··· SUPPLIED RECORDS ···

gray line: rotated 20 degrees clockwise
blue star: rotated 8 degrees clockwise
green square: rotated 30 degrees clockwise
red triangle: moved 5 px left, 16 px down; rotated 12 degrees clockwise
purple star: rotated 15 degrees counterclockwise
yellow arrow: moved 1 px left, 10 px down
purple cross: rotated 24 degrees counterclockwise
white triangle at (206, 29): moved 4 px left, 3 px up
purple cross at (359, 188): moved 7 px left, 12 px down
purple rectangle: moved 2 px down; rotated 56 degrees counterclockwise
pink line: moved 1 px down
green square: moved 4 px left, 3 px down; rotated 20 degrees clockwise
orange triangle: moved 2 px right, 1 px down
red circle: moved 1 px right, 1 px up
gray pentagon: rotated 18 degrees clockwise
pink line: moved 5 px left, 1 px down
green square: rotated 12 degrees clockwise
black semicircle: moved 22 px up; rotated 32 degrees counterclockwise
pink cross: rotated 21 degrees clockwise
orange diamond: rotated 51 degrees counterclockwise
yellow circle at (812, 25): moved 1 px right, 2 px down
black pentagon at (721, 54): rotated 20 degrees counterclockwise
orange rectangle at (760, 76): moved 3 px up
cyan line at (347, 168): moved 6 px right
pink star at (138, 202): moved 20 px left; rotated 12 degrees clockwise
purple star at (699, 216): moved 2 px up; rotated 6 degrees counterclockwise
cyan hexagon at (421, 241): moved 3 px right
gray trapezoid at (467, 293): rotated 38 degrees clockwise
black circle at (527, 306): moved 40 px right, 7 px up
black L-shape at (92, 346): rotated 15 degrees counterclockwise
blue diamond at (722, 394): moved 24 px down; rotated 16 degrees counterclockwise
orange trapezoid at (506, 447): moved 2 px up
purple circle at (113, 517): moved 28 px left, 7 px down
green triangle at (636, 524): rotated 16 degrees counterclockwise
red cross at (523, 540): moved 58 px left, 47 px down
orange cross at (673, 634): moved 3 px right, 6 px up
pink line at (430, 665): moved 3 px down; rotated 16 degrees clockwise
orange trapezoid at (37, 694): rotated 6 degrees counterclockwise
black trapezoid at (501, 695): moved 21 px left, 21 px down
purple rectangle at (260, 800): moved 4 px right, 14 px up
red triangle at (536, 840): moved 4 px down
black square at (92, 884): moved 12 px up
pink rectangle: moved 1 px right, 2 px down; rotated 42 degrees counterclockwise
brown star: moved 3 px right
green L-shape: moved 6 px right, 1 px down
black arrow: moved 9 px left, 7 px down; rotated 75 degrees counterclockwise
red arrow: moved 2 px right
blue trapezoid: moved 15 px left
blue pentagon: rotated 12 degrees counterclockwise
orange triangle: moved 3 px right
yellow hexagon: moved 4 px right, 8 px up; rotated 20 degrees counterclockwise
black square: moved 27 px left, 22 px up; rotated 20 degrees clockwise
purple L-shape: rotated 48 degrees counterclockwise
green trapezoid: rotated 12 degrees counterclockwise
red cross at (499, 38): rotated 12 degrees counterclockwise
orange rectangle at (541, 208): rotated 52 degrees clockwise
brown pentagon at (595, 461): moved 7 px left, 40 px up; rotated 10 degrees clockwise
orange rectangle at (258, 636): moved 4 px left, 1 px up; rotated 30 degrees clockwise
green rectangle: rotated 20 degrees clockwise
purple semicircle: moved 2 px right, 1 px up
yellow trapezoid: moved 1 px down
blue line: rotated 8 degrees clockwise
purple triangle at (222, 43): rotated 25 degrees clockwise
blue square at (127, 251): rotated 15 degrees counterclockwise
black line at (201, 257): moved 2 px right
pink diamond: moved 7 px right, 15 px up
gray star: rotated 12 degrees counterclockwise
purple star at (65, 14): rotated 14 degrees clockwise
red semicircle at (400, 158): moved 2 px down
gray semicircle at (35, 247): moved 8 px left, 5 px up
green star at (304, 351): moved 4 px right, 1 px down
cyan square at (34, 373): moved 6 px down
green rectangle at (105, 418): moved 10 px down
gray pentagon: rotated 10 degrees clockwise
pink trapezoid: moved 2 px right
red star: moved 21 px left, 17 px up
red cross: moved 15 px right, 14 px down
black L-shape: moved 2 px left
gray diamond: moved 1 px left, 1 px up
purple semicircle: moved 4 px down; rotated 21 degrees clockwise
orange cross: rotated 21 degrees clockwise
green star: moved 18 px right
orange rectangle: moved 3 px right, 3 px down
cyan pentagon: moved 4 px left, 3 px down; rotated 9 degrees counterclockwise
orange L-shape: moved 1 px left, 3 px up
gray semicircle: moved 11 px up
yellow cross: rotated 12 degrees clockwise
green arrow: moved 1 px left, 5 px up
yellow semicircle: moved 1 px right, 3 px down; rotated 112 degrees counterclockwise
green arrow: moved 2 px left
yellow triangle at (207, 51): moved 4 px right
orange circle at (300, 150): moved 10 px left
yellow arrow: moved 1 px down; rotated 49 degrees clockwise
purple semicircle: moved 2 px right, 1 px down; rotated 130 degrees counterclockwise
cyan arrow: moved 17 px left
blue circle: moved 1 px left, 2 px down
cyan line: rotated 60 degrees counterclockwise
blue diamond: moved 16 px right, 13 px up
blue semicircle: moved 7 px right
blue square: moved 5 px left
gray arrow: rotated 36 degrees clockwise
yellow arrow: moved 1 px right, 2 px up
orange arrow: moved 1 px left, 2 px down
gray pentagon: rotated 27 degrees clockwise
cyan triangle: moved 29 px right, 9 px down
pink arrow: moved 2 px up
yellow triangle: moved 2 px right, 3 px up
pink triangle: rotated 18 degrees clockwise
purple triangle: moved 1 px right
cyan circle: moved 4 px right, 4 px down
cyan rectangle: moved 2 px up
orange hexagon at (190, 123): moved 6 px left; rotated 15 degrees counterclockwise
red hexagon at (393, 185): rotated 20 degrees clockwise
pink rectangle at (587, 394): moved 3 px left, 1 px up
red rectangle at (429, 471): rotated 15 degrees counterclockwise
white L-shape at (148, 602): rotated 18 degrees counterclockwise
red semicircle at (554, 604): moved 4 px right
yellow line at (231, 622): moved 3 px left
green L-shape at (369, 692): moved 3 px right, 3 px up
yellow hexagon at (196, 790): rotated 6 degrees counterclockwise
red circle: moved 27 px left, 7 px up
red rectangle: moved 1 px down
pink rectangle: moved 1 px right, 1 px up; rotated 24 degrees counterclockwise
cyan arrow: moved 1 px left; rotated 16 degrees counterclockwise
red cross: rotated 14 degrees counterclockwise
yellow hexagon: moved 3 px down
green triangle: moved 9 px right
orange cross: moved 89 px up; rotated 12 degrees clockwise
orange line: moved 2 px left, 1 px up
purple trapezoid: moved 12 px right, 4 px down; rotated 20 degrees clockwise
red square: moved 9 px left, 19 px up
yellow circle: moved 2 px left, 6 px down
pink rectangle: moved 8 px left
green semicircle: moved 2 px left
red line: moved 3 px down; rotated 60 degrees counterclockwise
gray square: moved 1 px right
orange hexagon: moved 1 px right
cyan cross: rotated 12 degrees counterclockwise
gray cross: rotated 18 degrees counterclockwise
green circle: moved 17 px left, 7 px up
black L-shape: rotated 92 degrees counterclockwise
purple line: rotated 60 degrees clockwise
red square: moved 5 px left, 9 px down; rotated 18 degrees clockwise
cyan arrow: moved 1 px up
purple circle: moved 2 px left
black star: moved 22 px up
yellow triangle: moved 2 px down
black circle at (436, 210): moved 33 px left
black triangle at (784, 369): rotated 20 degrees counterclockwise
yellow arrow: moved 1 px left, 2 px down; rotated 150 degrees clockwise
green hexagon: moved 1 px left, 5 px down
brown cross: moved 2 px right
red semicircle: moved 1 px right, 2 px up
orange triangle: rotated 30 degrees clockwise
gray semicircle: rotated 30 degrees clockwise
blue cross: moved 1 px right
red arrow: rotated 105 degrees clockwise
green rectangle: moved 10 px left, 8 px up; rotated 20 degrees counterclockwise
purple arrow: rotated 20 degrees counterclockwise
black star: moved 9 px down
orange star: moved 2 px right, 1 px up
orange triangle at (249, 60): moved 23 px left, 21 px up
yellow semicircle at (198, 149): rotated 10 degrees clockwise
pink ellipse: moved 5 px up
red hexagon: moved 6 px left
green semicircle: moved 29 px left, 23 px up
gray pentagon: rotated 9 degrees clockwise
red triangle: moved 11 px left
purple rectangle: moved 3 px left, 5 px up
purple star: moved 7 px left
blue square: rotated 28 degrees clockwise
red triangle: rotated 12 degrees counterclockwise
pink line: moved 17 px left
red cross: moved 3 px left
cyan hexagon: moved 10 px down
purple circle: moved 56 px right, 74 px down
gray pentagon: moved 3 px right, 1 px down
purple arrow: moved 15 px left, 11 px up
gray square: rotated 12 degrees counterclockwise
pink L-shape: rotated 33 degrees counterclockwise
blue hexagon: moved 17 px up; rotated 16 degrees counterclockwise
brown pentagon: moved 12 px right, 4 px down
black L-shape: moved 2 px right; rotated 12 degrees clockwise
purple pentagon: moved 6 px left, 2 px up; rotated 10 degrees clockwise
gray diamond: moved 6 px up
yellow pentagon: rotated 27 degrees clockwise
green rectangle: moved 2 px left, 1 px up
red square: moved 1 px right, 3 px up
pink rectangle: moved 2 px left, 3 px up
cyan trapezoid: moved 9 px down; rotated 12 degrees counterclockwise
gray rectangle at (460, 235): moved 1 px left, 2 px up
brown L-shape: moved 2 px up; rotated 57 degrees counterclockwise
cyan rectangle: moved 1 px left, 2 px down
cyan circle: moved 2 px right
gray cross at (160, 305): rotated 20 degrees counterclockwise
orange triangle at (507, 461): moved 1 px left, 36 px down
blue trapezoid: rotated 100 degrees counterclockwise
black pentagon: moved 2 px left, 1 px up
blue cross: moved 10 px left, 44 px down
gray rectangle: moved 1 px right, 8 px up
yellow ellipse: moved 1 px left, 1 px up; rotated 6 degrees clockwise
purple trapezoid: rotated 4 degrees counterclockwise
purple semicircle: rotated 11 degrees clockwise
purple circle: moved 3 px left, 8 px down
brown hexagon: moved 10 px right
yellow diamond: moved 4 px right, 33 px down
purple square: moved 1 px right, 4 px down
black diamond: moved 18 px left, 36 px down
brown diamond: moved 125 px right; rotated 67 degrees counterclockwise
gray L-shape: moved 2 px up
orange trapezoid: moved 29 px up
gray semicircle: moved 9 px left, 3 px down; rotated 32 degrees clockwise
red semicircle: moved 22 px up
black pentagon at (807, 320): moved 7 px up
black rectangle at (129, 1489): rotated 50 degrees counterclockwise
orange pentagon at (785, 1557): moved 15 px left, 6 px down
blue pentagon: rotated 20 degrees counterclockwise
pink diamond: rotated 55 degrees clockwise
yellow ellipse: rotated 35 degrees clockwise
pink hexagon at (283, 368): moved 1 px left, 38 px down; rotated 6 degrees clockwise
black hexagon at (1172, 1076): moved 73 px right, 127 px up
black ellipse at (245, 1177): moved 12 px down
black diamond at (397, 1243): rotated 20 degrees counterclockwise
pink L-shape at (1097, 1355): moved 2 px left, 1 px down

···

EXERCISE DETAILS | Above are the entries. Copy exactly the part that opens with the line containing "green square: moved" and closes with the line containing "pink cross: rotated 21 degrees clockwise", and no more.

THE ANSWER |
green square: moved 4 px left, 3 px down; rotated 20 degrees clockwise
orange triangle: moved 2 px right, 1 px down
red circle: moved 1 px right, 1 px up
gray pentagon: rotated 18 degrees clockwise
pink line: moved 5 px left, 1 px down
green square: rotated 12 degrees clockwise
black semicircle: moved 22 px up; rotated 32 degrees counterclockwise
pink cross: rotated 21 degrees clockwise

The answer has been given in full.